Before-and-after object listings
------------------------------------------------------------------------
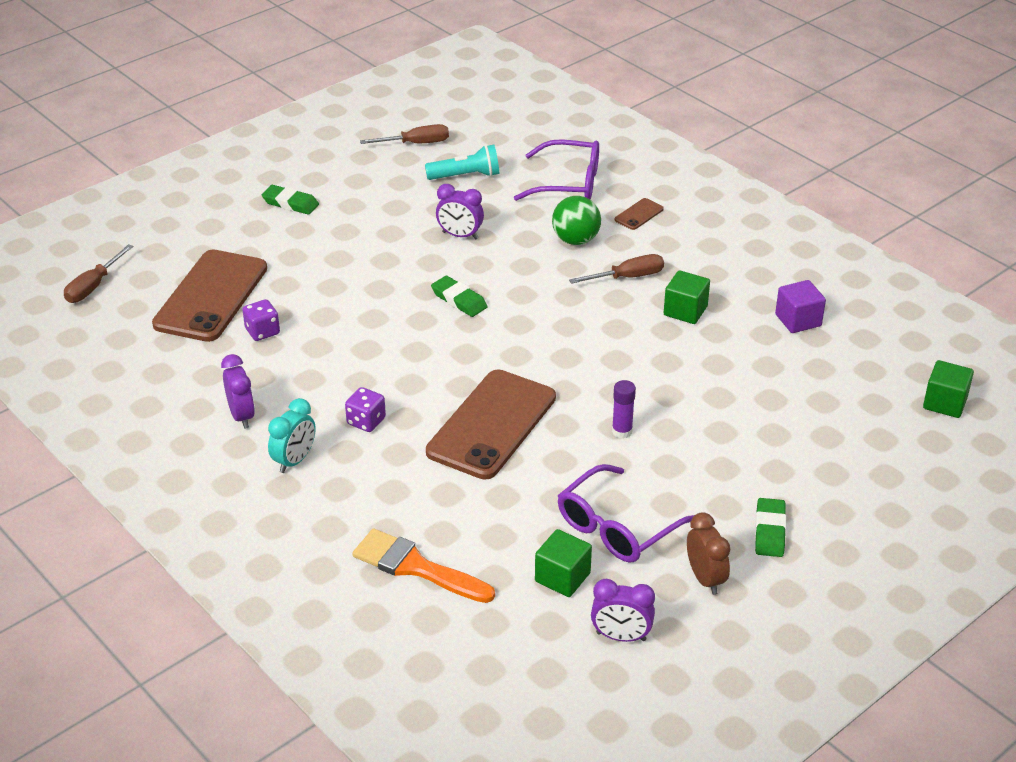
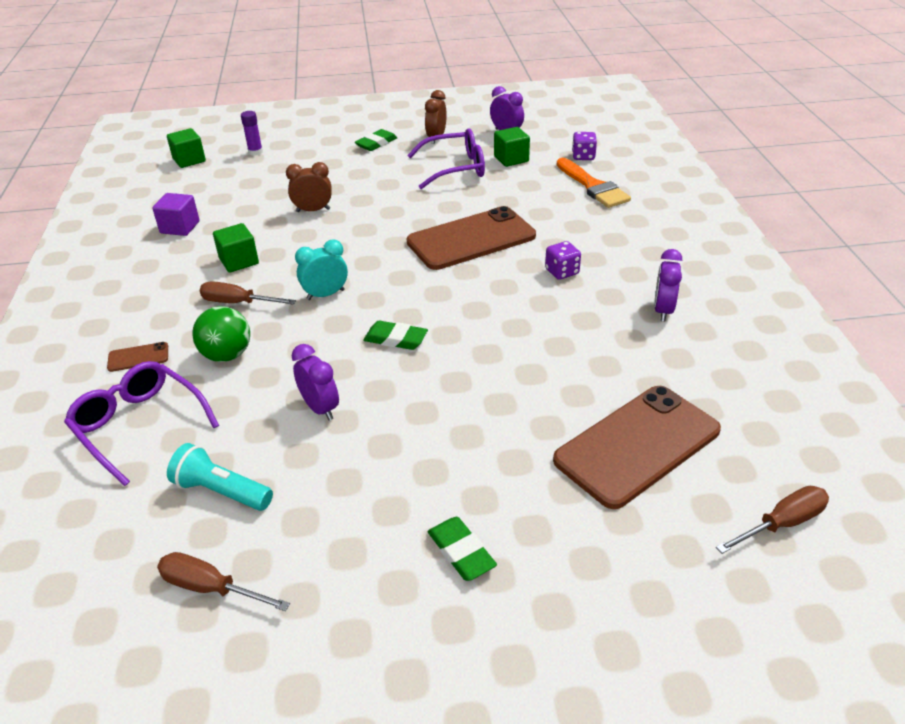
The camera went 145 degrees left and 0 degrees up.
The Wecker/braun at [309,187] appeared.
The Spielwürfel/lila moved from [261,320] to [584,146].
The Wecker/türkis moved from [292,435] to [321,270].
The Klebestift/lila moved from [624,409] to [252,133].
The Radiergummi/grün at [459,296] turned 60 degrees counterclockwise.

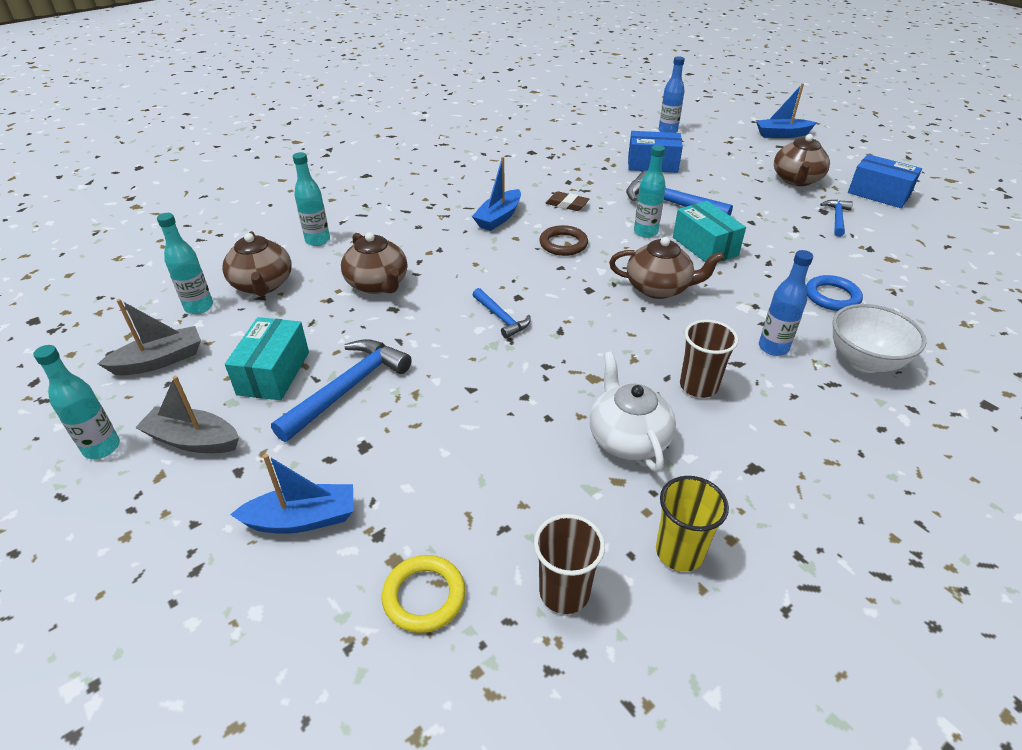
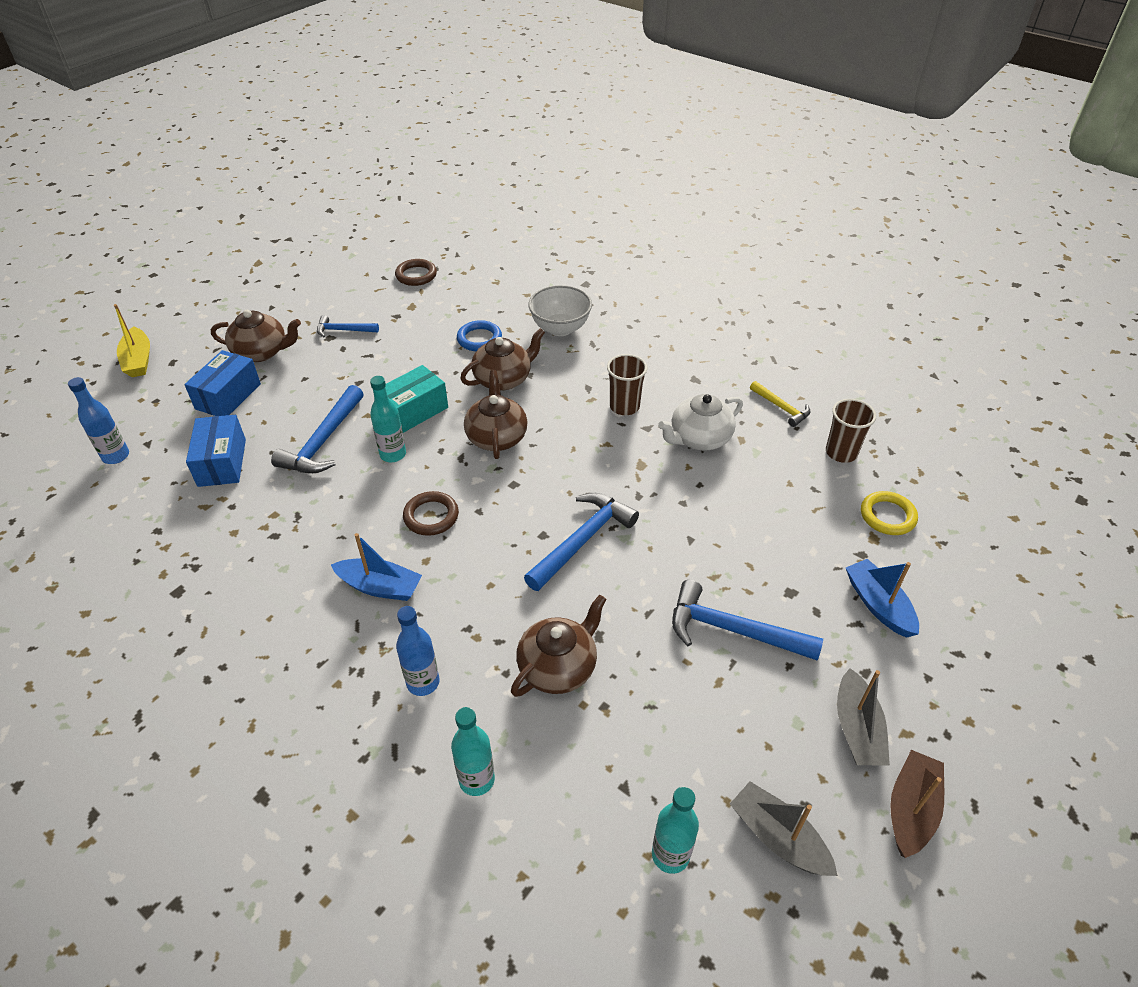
The camera went 105 degrees left and 5 degrees up.
The Schachtel/türkis at [267,358] disappeared.
The Radiergummi/braun at [567,201] disappeared.
The Ring/braun at [416,272] appeared.
The Teekanne/braun moved from [257,263] to [502,359].
The Flasche/blau moved from [786,303] to [417,651].
The Schachtel/blau moved from [885,181] to [222,383].
The Flasche/türkis at [76,402] was replaced by the Boot/braun at [917,804].
The Becher/gelb at [692,524] was replaced by the Hammer/gelb at [780,404].
The Boot/blau at [786,110] became the Boot/gelb at [132,340].
The Hammer/blau at [502,313] changed to 1.73 times the size.

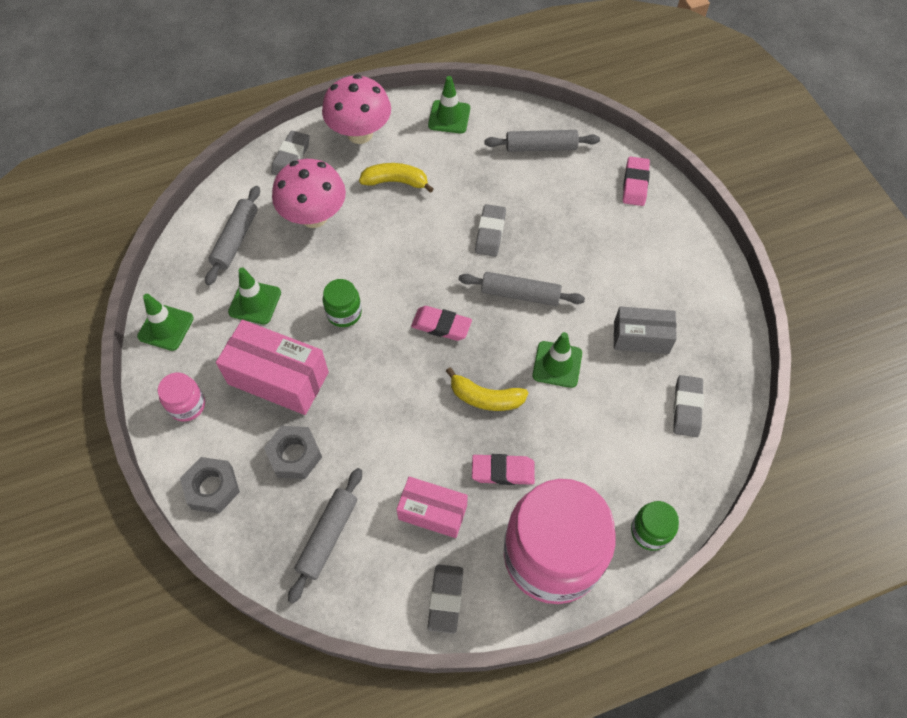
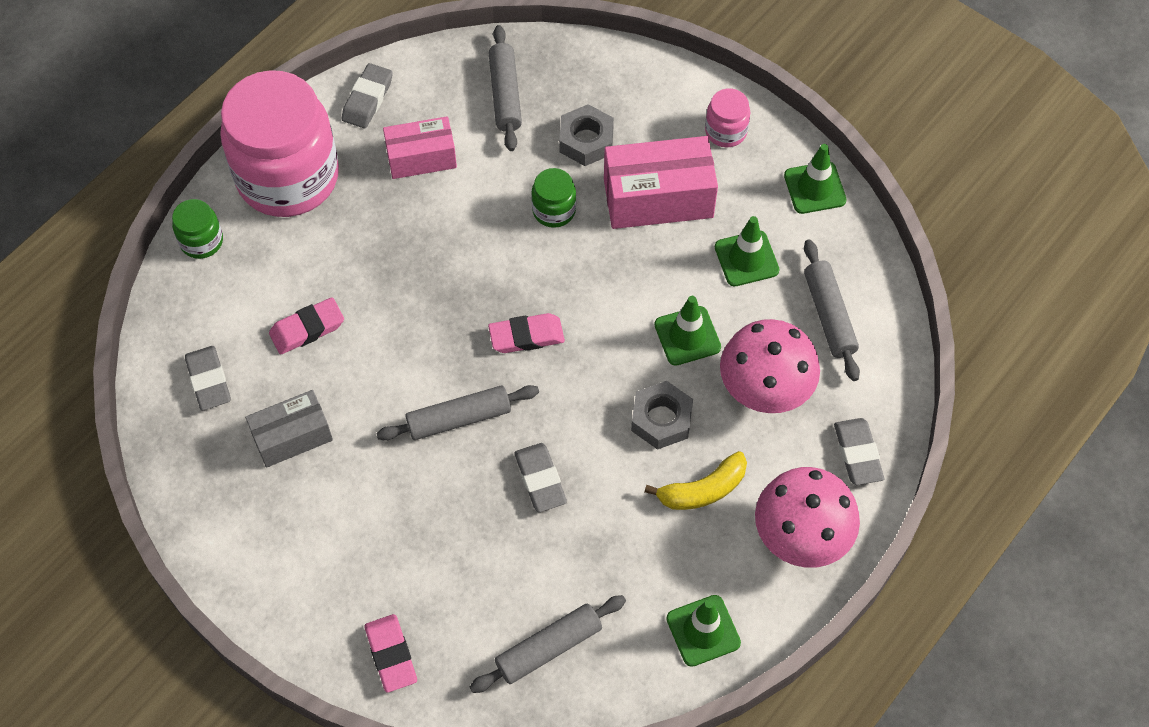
The camera went 150 degrees right and 0 degrees up.
The Banane/gelb at [487,389] disappeared.
The Sechskantmutter/grau moved from [210,485] to [662,415].
The Einmachglas/grün moved from [342,303] to [553,198].
The Radiergummi/rosa moved from [503,469] to [306,326].
The Leitkegel/grün moved from [557,360] to [687,331].
The Radiergummi/grau at [445,599] turned 45 degrees clockwise.

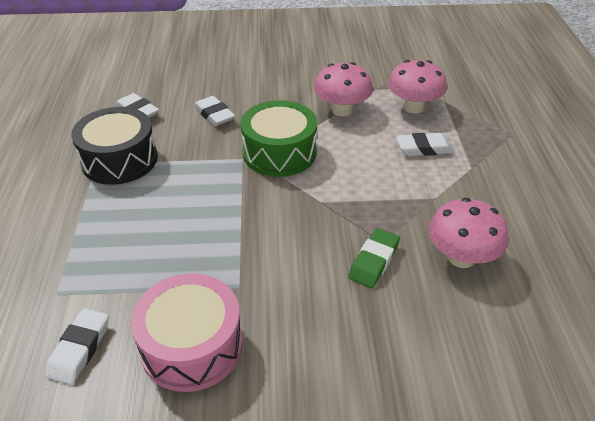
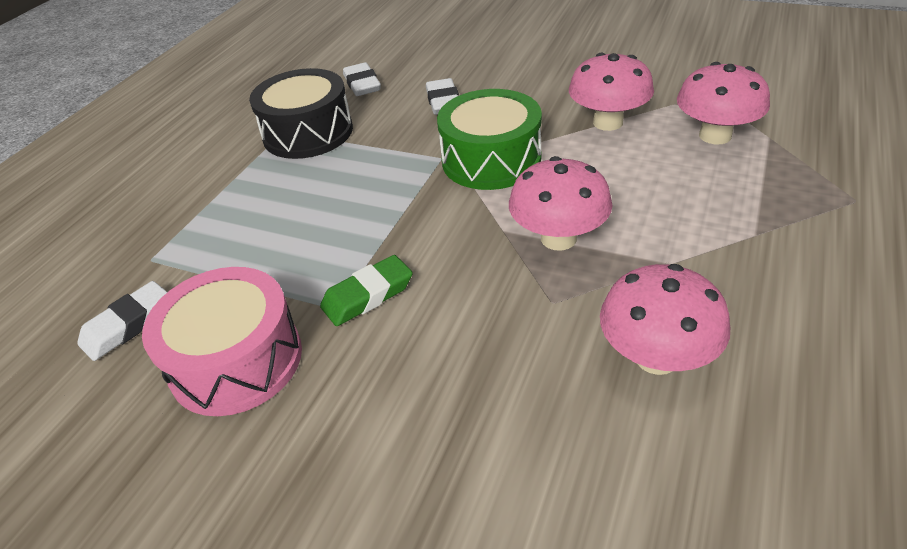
The camera went 30 degrees right and 0 degrees up.
The Radiergummi/weiß at [424,144] disappeared.
The Pilz/rosa at [561,203] appeared.
The Radiergummi/grün moved from [374,258] to [366,290].

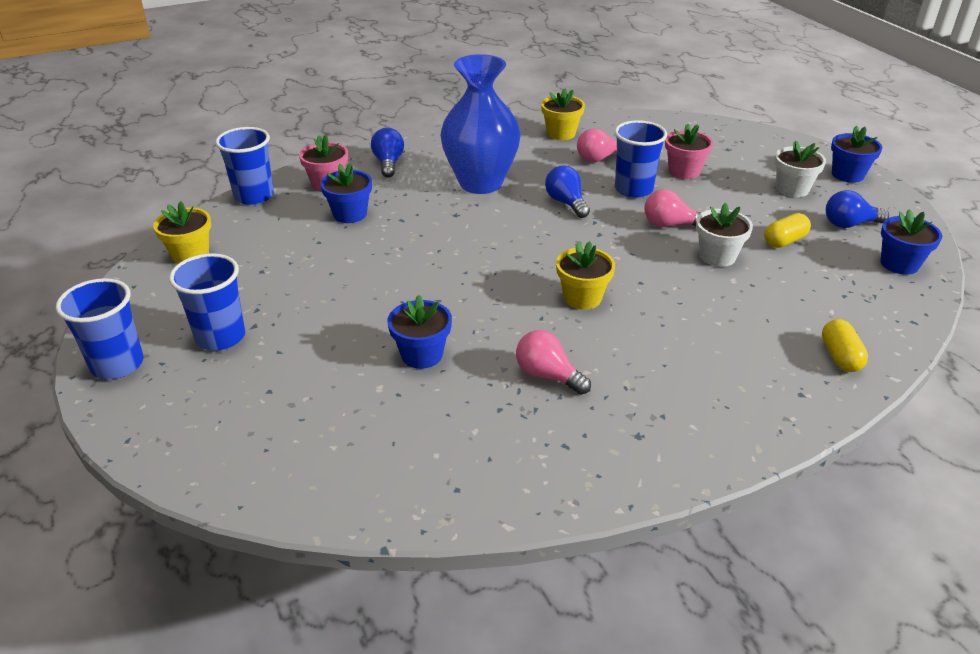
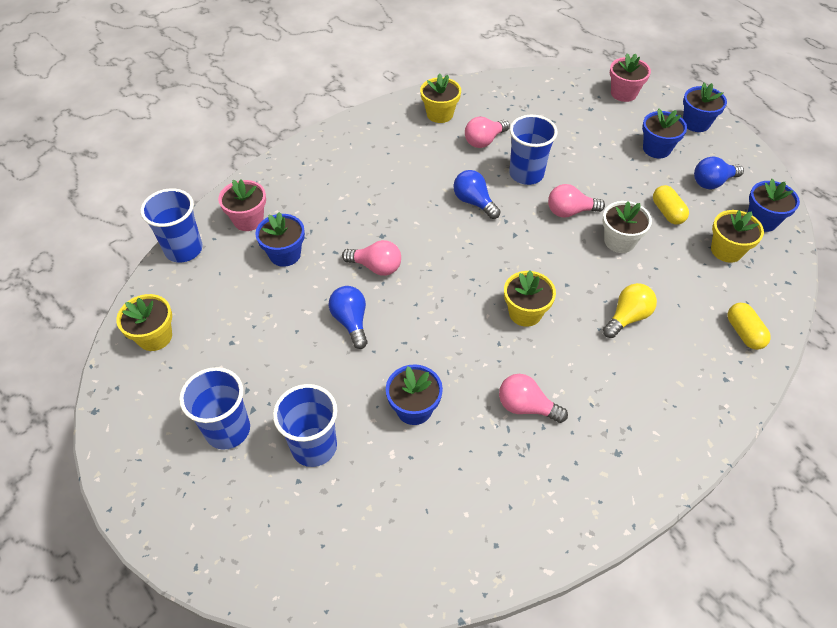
The camera went 15 degrees left and 15 degrees up.
The Vase/blau at [481,124] disappeared.
The Glühbirne/rosa at [371,258] appeared.
The Glühbirne/gelb at [630,310] appeared.
The Blumentopf/gelb at [737,236] appeared.
The Becher/blau moved from [100,328] to [305,425].
The Glühbirne/blau moved from [387,153] to [348,317].
The Blumentopf/rosa moved from [689,151] to [630,77].
The Blumentopf/weiß at [800,168] became the Blumentopf/blau at [664,133].
The Kapsel/gelb at [787,230] turned 60 degrees counterclockwise.

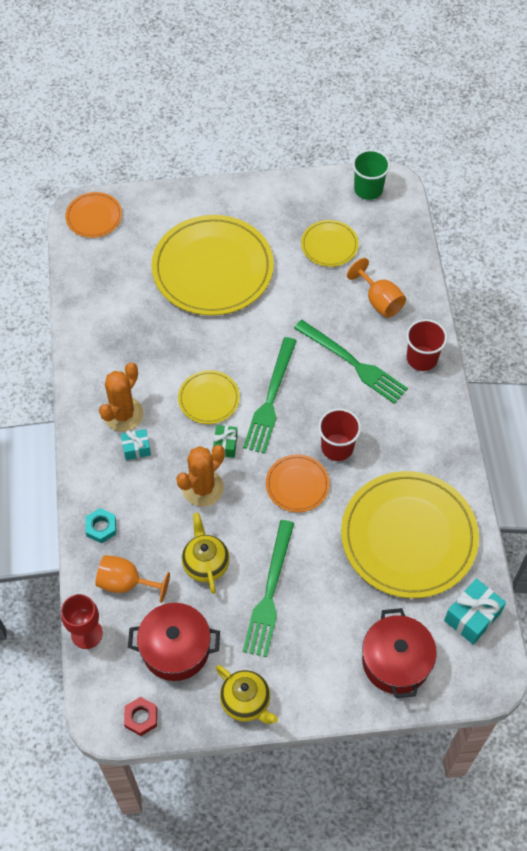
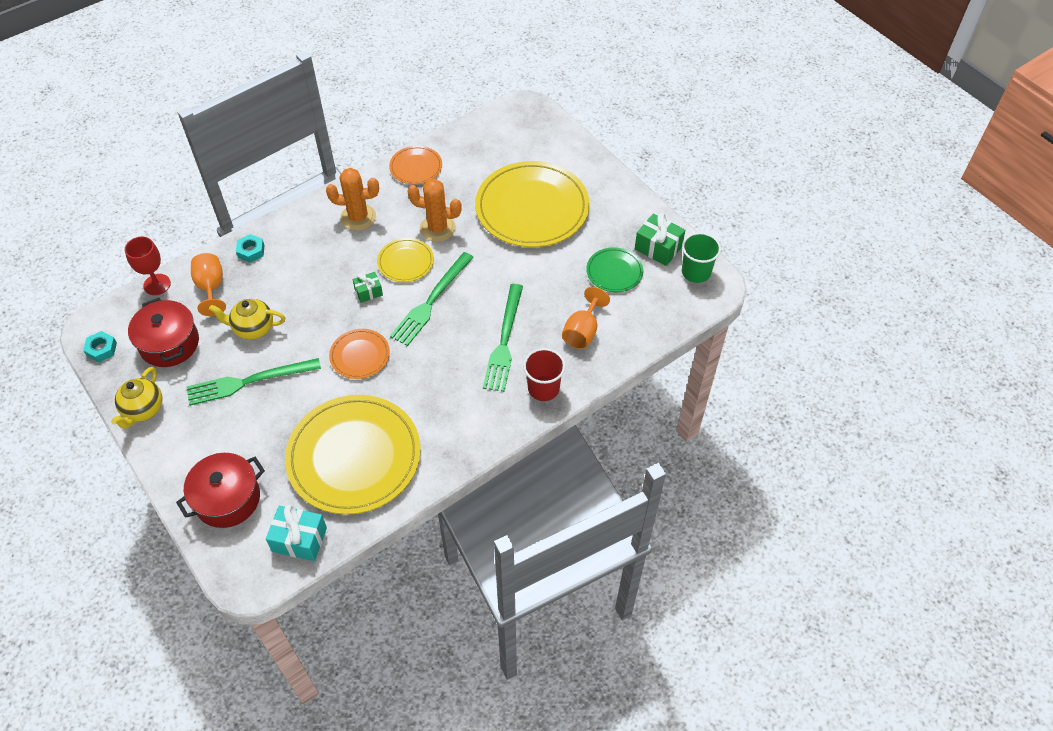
The camera went 60 degrees right and 5 degrees down.
The Geschenk/türkis at [136,444] disappeared.
The Becher/rot at [339,434] disappeared.
The Geschenk/grün at [660,239] appeared.
The Teller/orange moved from [93,215] to [415,165].
The Kaktus/orange moved from [200,476] to [435,210].
The Sechskantmutter/rot at [140,716] became the Sechskantmutter/türkis at [100,346].
The Teller/gelb at [330,243] became the Teller/grün at [614,269].
The Teekanne/gelb at [206,553] turned 135 degrees counterclockwise.
The Gabel/grün at [270,395] turned 45 degrees counterclockwise.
------------------------------------------------------------------------
Prompt: Print exactly the lines from the first line of the records above through the line containing "The Klebestift/lila moved", both included, and leave the pictures out.

Answer to this task:
The camera went 145 degrees left and 0 degrees up.
The Wecker/braun at [309,187] appeared.
The Spielwürfel/lila moved from [261,320] to [584,146].
The Wecker/türkis moved from [292,435] to [321,270].
The Klebestift/lila moved from [624,409] to [252,133].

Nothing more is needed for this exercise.